Task objective » Could every line of the listing be output exactly, with the pictures skipped?

The data »
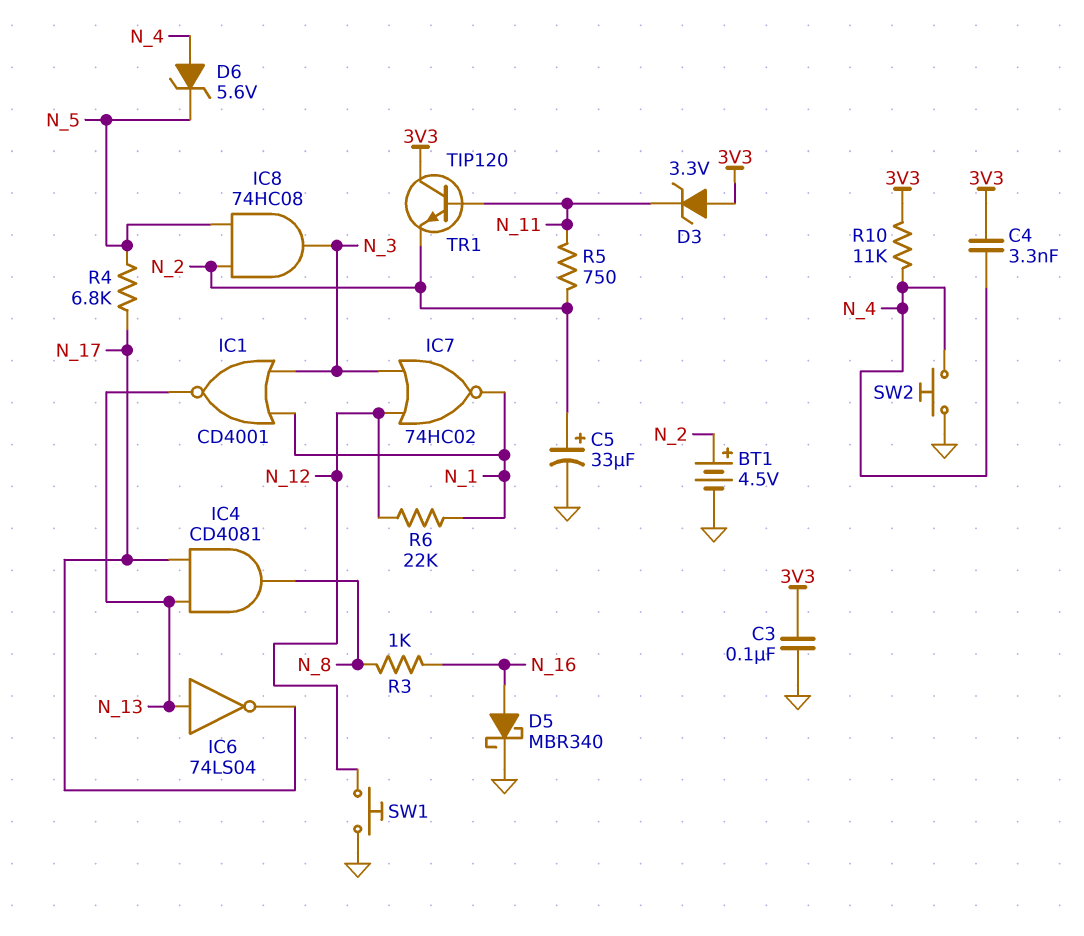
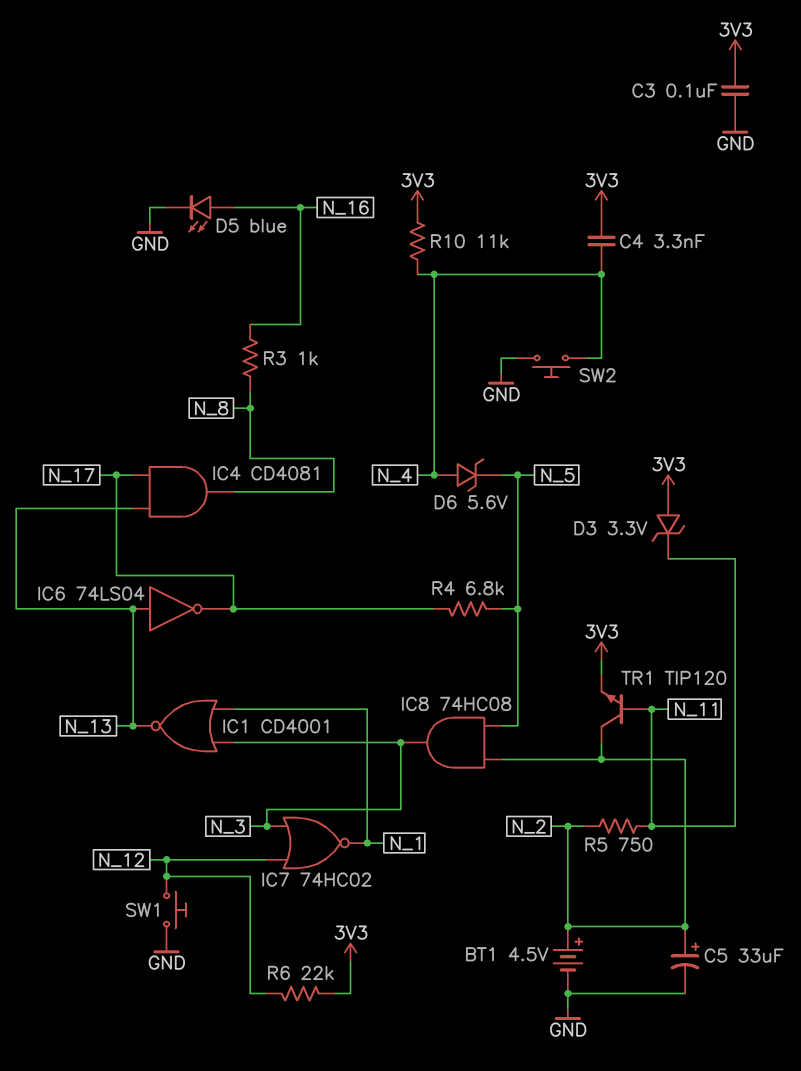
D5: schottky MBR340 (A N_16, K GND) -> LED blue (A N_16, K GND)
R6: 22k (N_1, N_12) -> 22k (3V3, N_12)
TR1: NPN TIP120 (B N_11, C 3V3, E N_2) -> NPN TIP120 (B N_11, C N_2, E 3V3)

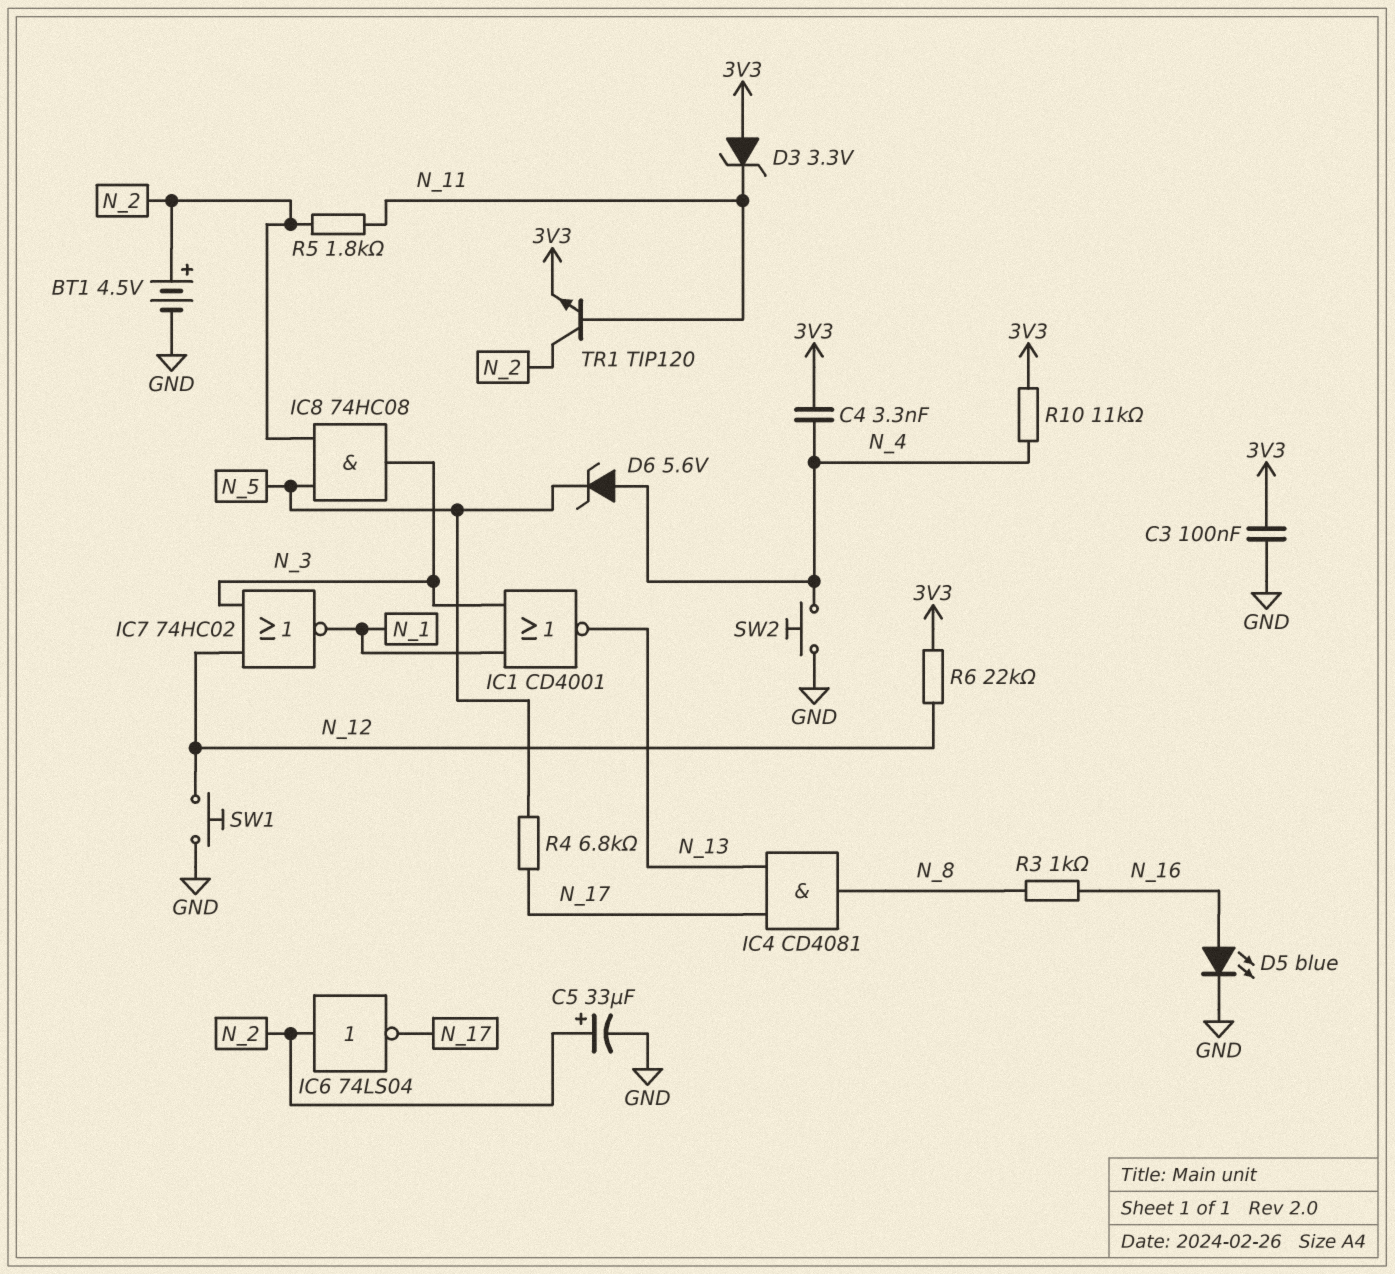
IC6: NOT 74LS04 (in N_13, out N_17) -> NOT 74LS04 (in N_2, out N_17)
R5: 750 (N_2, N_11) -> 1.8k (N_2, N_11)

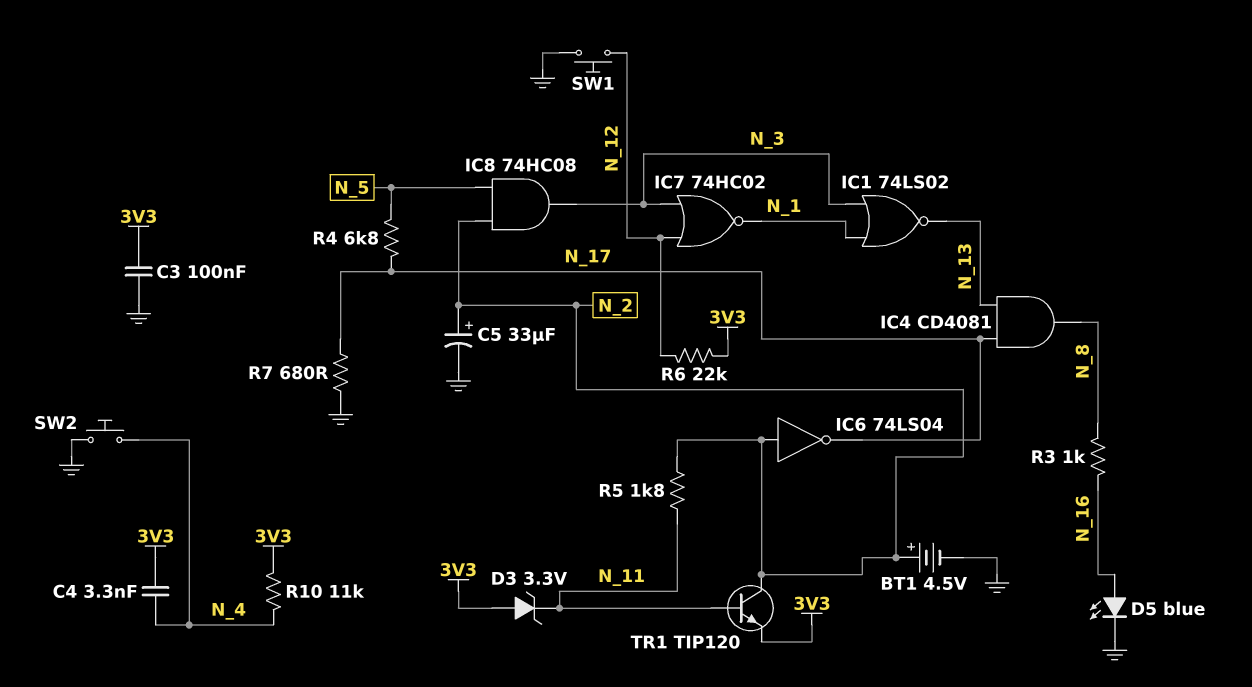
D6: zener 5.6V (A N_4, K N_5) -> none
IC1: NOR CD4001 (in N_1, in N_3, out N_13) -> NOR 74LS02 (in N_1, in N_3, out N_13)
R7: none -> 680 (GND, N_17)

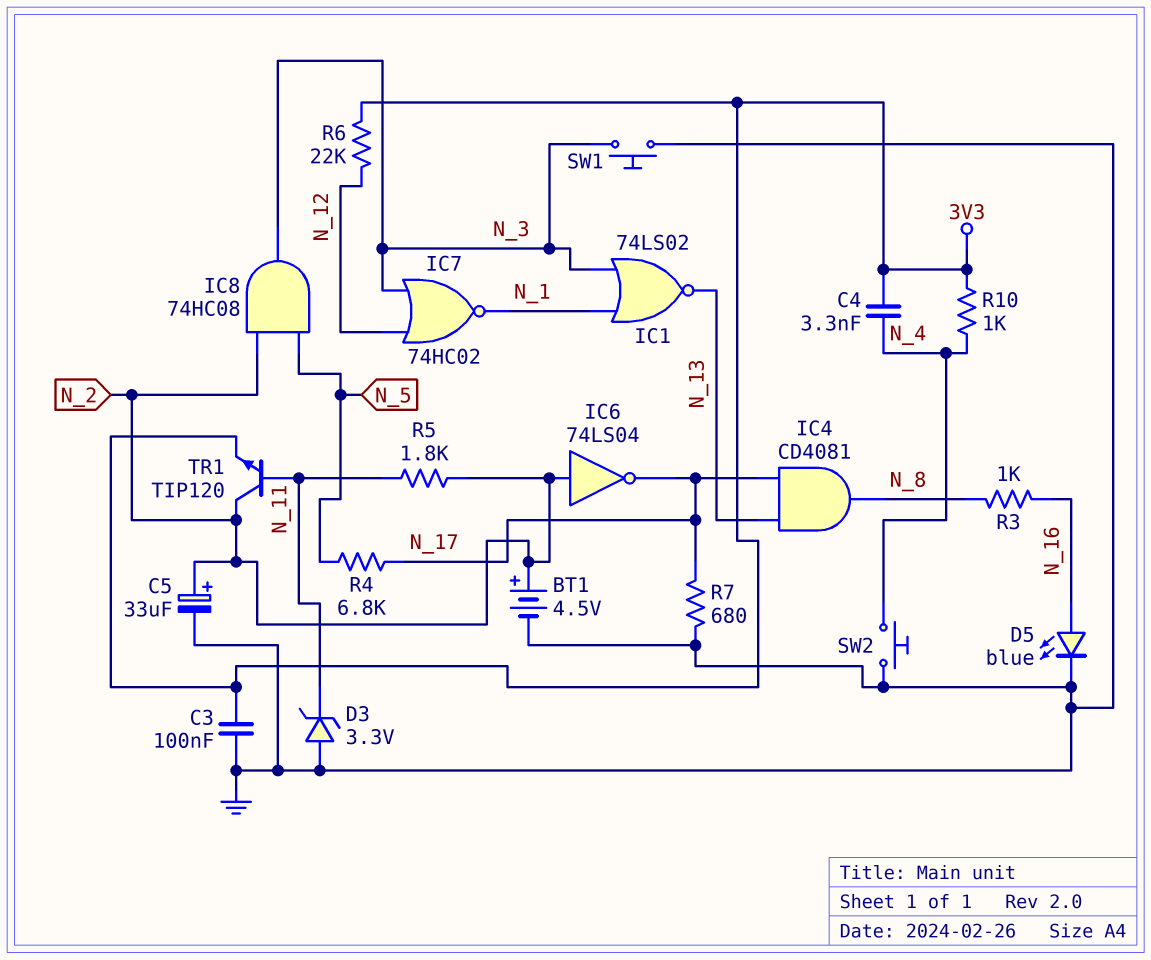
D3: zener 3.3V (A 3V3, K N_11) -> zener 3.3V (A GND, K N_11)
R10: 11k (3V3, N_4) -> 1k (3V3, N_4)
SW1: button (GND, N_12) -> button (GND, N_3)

Answer to this exercise »
D5: schottky MBR340 (A N_16, K GND) -> LED blue (A N_16, K GND)
R6: 22k (N_1, N_12) -> 22k (3V3, N_12)
TR1: NPN TIP120 (B N_11, C 3V3, E N_2) -> NPN TIP120 (B N_11, C N_2, E 3V3)

IC6: NOT 74LS04 (in N_13, out N_17) -> NOT 74LS04 (in N_2, out N_17)
R5: 750 (N_2, N_11) -> 1.8k (N_2, N_11)

D6: zener 5.6V (A N_4, K N_5) -> none
IC1: NOR CD4001 (in N_1, in N_3, out N_13) -> NOR 74LS02 (in N_1, in N_3, out N_13)
R7: none -> 680 (GND, N_17)

D3: zener 3.3V (A 3V3, K N_11) -> zener 3.3V (A GND, K N_11)
R10: 11k (3V3, N_4) -> 1k (3V3, N_4)
SW1: button (GND, N_12) -> button (GND, N_3)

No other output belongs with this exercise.